__Task description__: Begin with the line containing "blue ruler [261,516,361,630] -> none" and end with the last line of the data below; return those lines exactly, and only those.

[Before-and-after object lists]
++++++++++

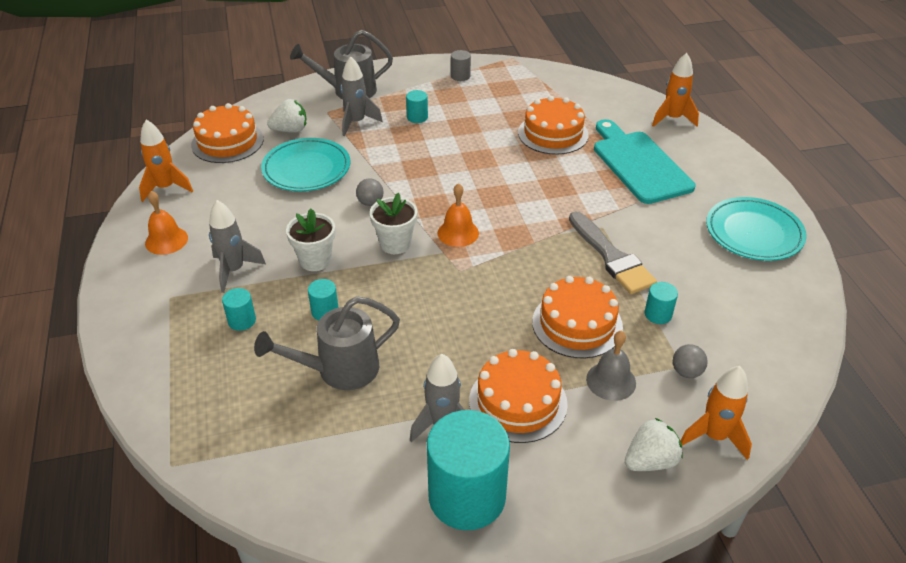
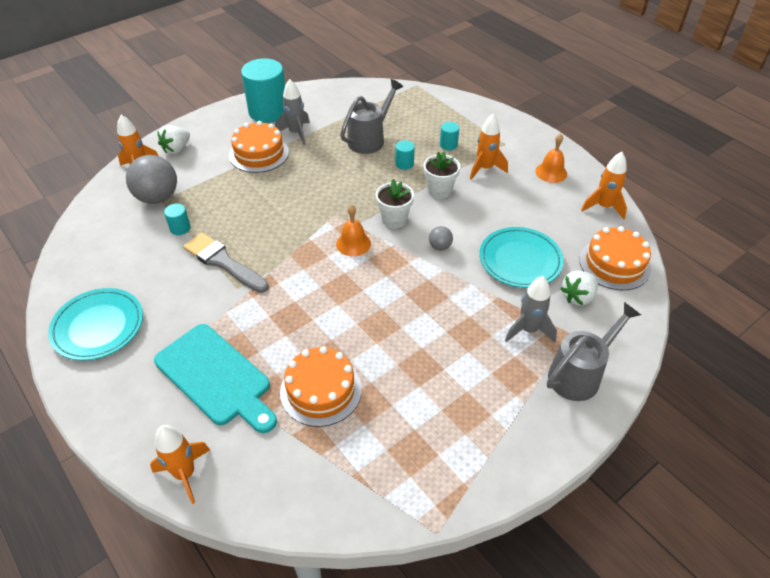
camera: 155 degrees right, 5 degrees up
grey rocket [209,200,266,293] -> orange rocket [470,114,508,180]
turquoise cylinder [406,90,428,123] -> none
grey cylinder [451,50,471,81] -> none
orange cake [532,276,623,359] -> none
grey bell [586,331,636,401] -> none
grey ball [673,344,708,378] -> grey ball [126,155,177,204], size x2.13

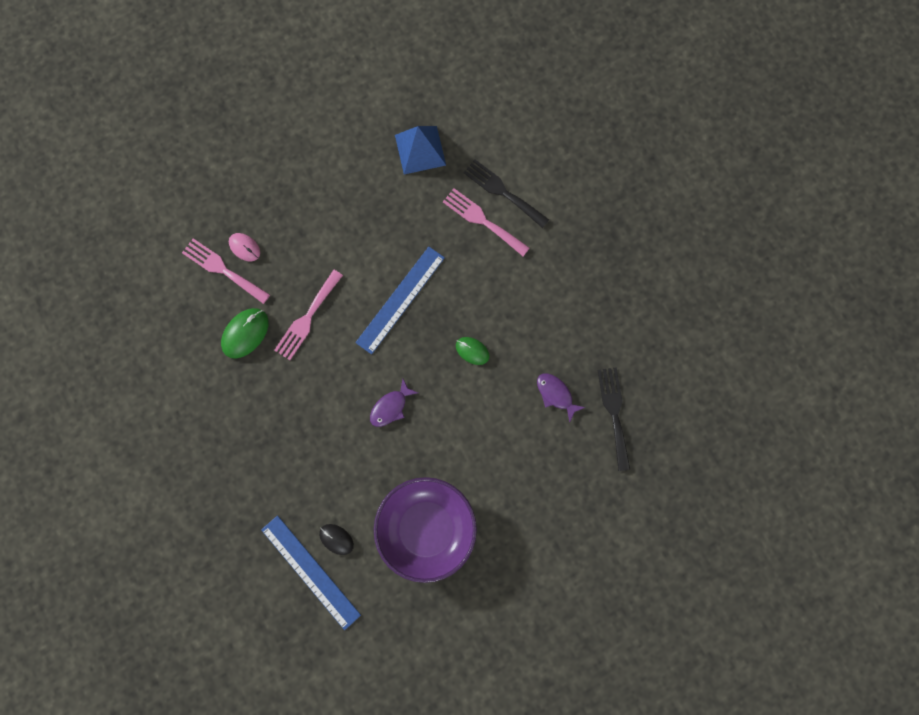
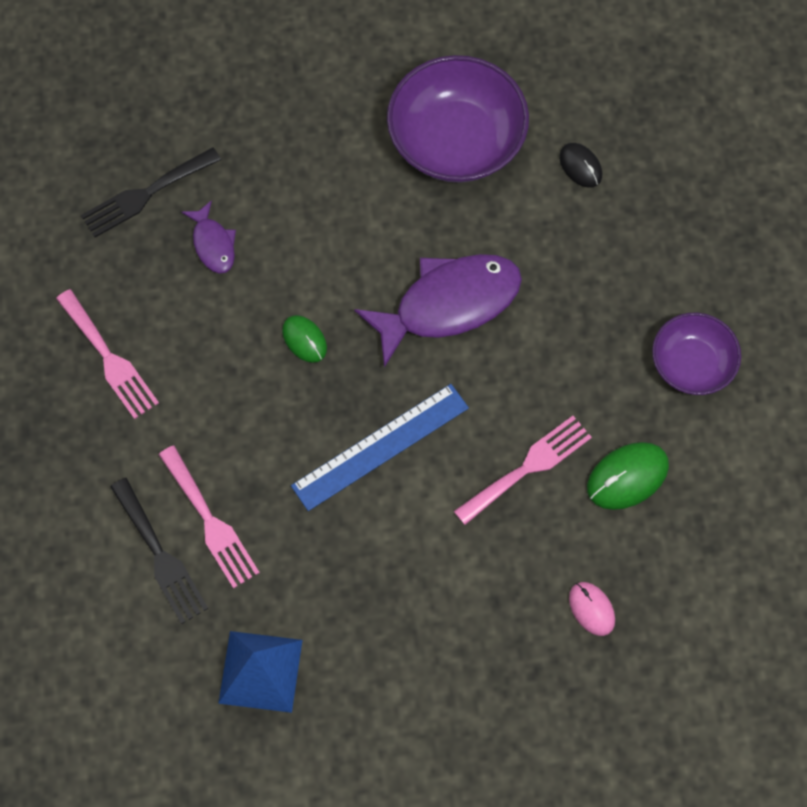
camera: 160 degrees left, 10 degrees down
pink fork [182,238,270,304] -> pink fork moved to [56,289,159,419]
blue ruler [261,516,361,630] -> none
purple fish [370,379,418,427] -> purple fish [354,254,522,368], size x2.05
black fork [598,367,630,471] -> black fork turned 45 degrees clockwise [81,147,221,237]
none -> purple bowl [652,313,741,395]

++++++++++

__Answer to this task__:
blue ruler [261,516,361,630] -> none
purple fish [370,379,418,427] -> purple fish [354,254,522,368], size x2.05
black fork [598,367,630,471] -> black fork turned 45 degrees clockwise [81,147,221,237]
none -> purple bowl [652,313,741,395]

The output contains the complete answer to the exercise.